Exercise directions:
Search the entries below for "door" and copy each matching line.

Input records:
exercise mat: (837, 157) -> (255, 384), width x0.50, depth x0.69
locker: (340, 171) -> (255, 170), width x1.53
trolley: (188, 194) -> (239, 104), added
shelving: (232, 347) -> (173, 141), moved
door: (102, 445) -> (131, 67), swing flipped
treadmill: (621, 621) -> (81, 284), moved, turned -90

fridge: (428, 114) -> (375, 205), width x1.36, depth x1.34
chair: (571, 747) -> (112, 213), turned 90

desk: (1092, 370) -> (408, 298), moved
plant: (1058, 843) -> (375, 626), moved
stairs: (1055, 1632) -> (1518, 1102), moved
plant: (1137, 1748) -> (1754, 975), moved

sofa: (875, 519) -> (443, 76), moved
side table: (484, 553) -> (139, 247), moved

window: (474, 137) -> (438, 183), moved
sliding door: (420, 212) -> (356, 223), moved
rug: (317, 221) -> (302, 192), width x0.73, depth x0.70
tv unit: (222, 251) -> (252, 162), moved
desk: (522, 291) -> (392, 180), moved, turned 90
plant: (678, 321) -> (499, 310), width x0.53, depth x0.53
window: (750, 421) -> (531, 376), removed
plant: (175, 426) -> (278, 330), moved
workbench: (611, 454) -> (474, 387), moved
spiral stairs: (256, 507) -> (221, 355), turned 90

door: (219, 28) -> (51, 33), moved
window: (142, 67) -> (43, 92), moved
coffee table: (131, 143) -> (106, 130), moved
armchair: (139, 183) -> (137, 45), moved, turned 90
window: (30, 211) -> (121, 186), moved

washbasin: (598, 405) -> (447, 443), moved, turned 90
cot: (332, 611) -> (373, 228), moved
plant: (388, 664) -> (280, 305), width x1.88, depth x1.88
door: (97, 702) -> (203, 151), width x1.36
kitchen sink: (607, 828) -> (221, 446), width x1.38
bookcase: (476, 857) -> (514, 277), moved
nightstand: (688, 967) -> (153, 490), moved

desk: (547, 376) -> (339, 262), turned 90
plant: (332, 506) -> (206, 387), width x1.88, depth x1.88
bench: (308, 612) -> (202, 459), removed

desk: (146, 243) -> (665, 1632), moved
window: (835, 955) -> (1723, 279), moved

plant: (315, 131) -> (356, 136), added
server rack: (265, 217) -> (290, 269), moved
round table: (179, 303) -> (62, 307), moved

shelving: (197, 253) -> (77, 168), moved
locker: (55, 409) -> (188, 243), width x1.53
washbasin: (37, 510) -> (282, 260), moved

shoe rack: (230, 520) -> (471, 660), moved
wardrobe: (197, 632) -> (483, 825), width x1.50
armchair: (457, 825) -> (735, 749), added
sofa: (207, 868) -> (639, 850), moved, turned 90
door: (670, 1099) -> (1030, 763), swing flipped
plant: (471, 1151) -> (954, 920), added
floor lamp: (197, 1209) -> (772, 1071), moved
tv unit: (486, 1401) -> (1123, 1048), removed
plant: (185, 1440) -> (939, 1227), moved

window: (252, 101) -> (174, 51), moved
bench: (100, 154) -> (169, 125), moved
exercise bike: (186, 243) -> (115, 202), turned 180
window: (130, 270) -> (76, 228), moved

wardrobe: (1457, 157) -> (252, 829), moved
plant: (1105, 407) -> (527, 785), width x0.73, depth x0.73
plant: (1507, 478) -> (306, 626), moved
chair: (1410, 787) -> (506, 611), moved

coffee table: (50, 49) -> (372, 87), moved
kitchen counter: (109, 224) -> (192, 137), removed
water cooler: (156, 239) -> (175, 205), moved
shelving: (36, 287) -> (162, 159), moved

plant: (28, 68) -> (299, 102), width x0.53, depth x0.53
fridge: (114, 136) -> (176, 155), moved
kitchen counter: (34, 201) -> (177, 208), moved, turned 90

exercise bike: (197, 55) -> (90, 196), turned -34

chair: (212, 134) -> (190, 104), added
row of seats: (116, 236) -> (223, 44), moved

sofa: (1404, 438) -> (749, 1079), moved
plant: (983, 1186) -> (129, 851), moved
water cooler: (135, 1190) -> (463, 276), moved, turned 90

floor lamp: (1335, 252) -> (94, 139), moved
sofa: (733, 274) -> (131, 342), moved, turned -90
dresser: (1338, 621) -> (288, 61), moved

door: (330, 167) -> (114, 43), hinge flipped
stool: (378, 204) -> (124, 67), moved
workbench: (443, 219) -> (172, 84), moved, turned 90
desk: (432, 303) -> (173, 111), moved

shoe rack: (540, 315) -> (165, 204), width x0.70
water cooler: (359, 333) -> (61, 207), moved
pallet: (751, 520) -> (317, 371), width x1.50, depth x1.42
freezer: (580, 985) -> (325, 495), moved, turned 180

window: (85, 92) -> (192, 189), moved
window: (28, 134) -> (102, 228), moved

Task response:
door: (102, 445) -> (131, 67), swing flipped
sliding door: (420, 212) -> (356, 223), moved
door: (219, 28) -> (51, 33), moved
door: (97, 702) -> (203, 151), width x1.36
door: (670, 1099) -> (1030, 763), swing flipped
door: (330, 167) -> (114, 43), hinge flipped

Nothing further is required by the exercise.